▶ **Directions**:
Pick out each line in these entries that contains the string "brown".

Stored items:
______

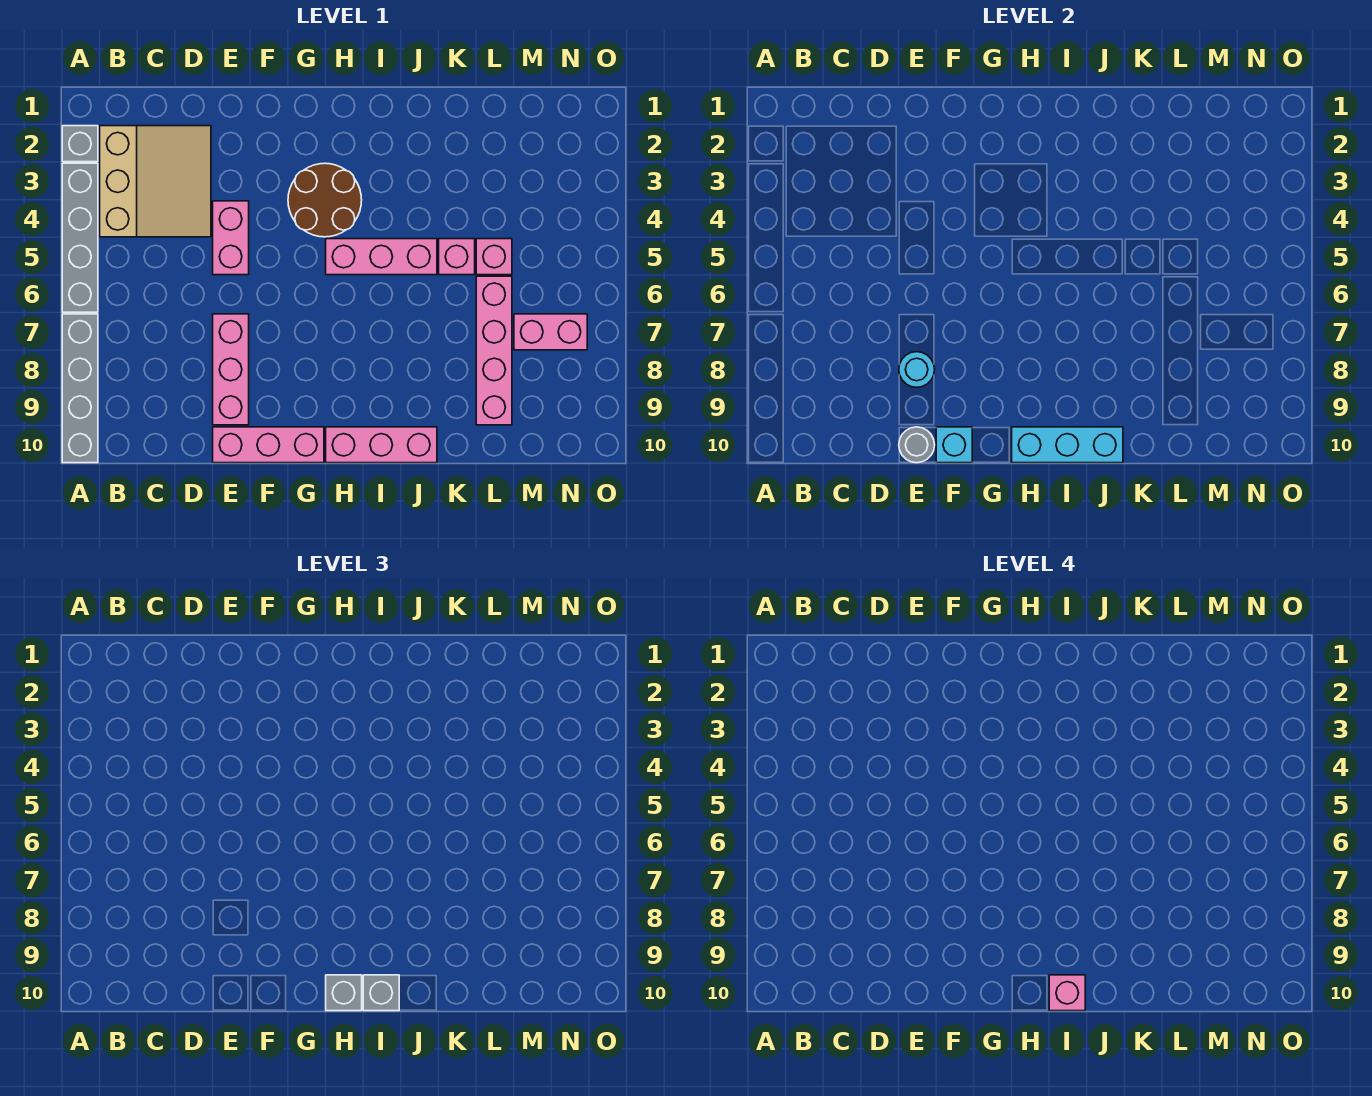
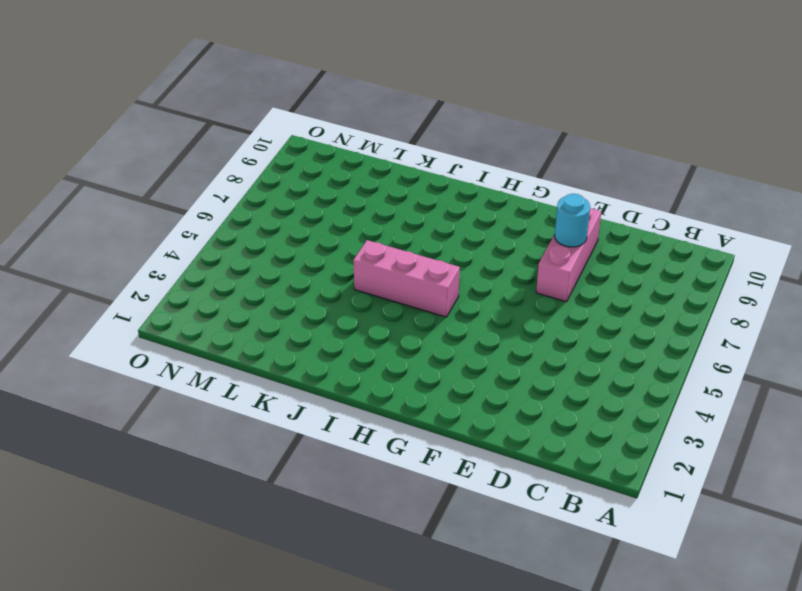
none -> grey brick A2 level 1
none -> grey brick A3:A6 level 1
none -> grey brick A7:A10 level 1

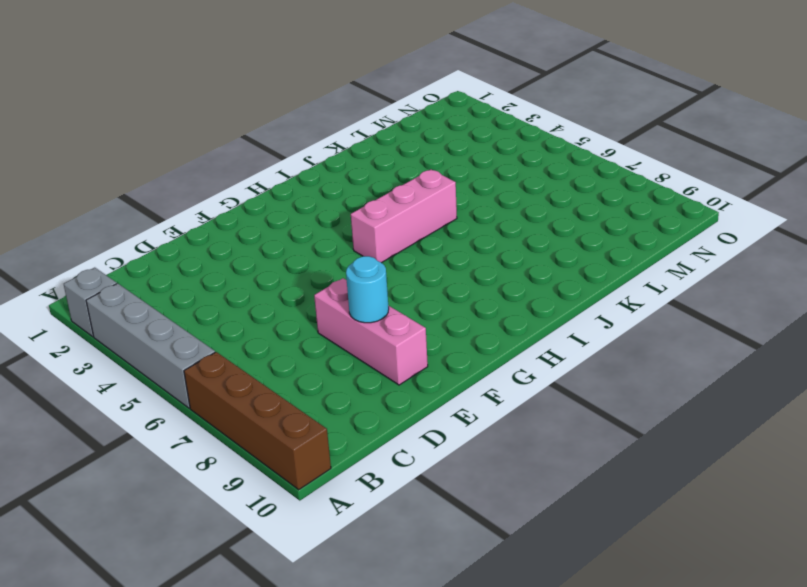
brown brick A7:A10 level 1 -> grey brick A7:A10 level 1
none -> tan slope B2:D4 level 1 top B
none -> pink brick E4:E5 level 1
none -> pink brick E10:G10 level 1

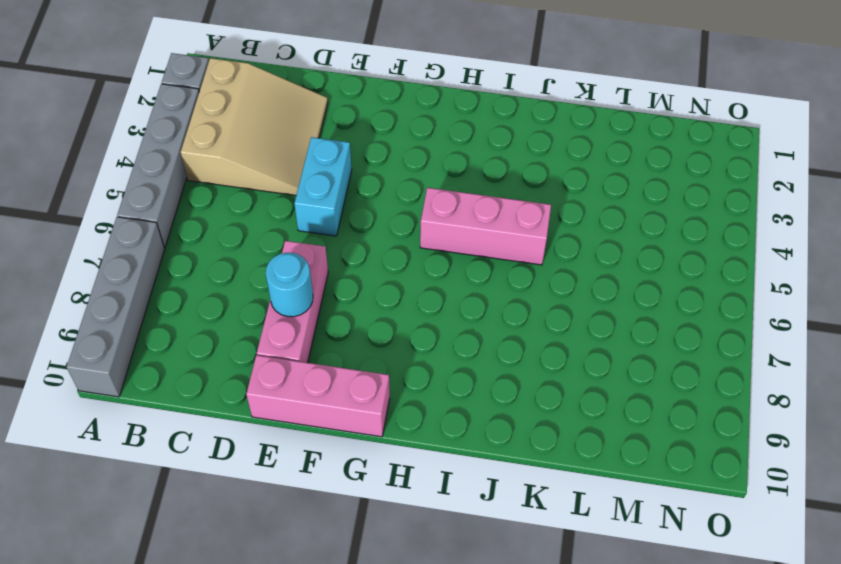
cyan brick E4:E5 level 1 -> pink brick E4:E5 level 1
none -> brown round brick G3:H4 level 1
none -> pink brick H10:J10 level 1
none -> pink brick K5 level 1

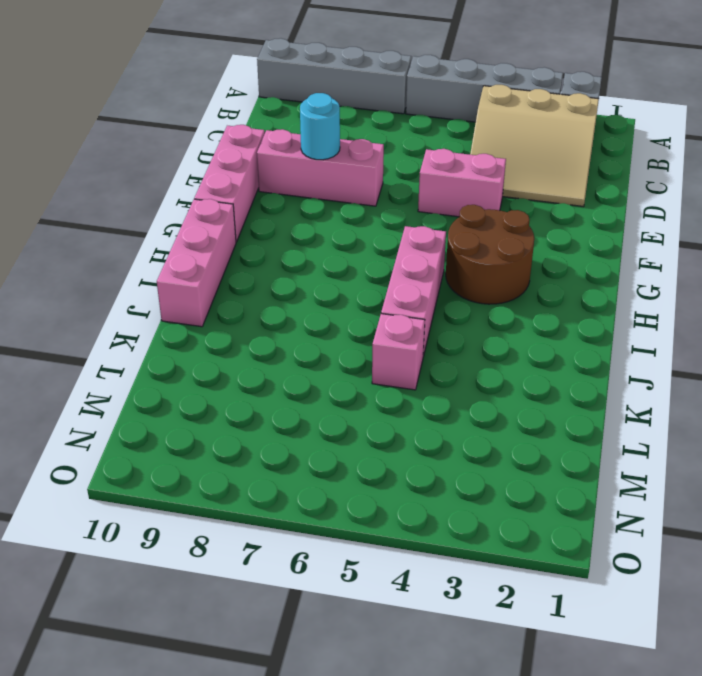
none -> pink brick L5 level 1
none -> pink brick L6:L9 level 1
none -> pink brick M7:N7 level 1

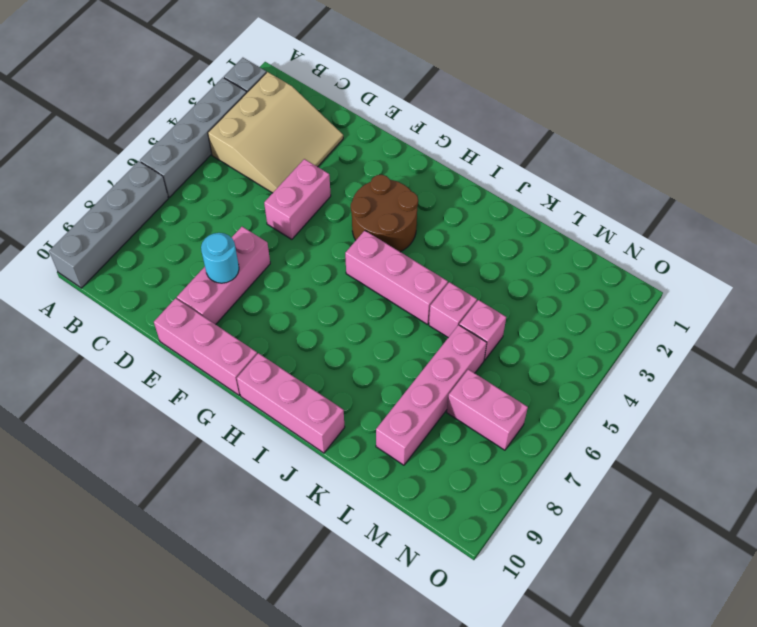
none -> grey round brick E10 level 2
none -> cyan brick F10 level 2
none -> cyan brick H10:J10 level 2

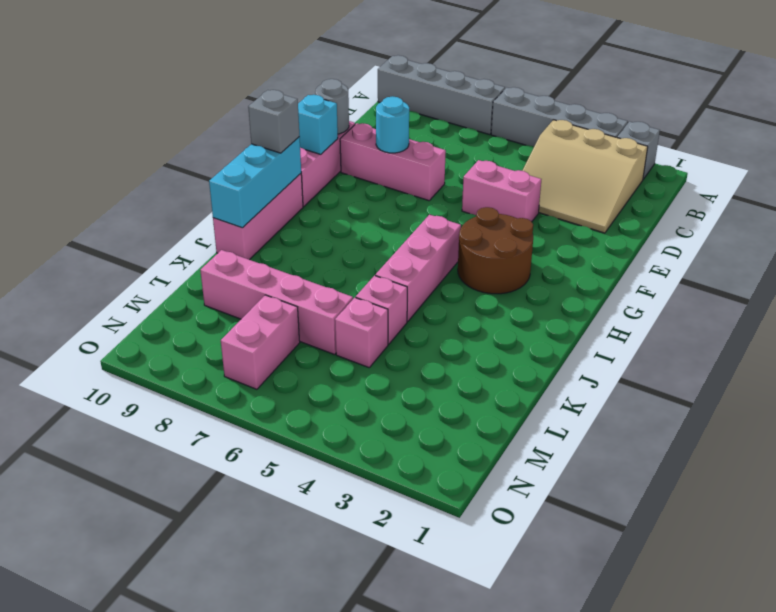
none -> grey brick I10 level 3
none -> pink brick I10 level 4

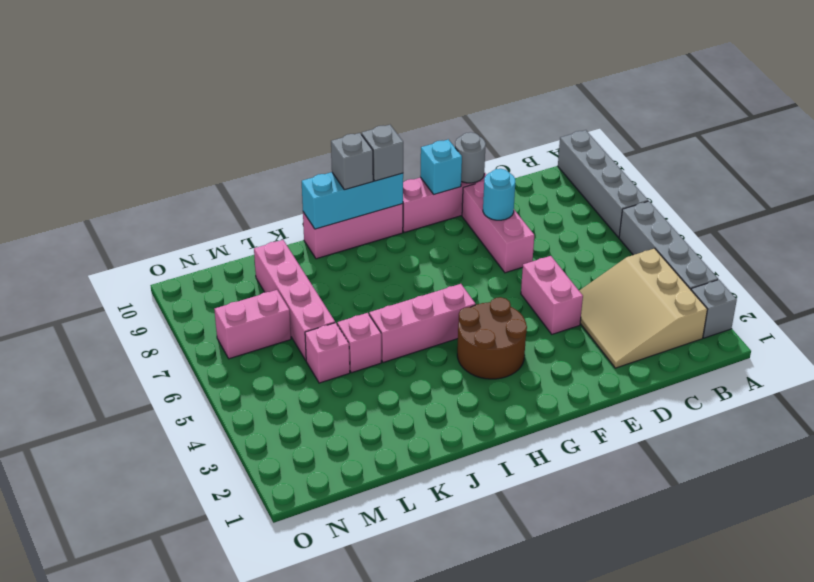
none -> pink brick I10 level 4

______

▶ **Solution to this problem**:
brown brick A7:A10 level 1 -> grey brick A7:A10 level 1
none -> brown round brick G3:H4 level 1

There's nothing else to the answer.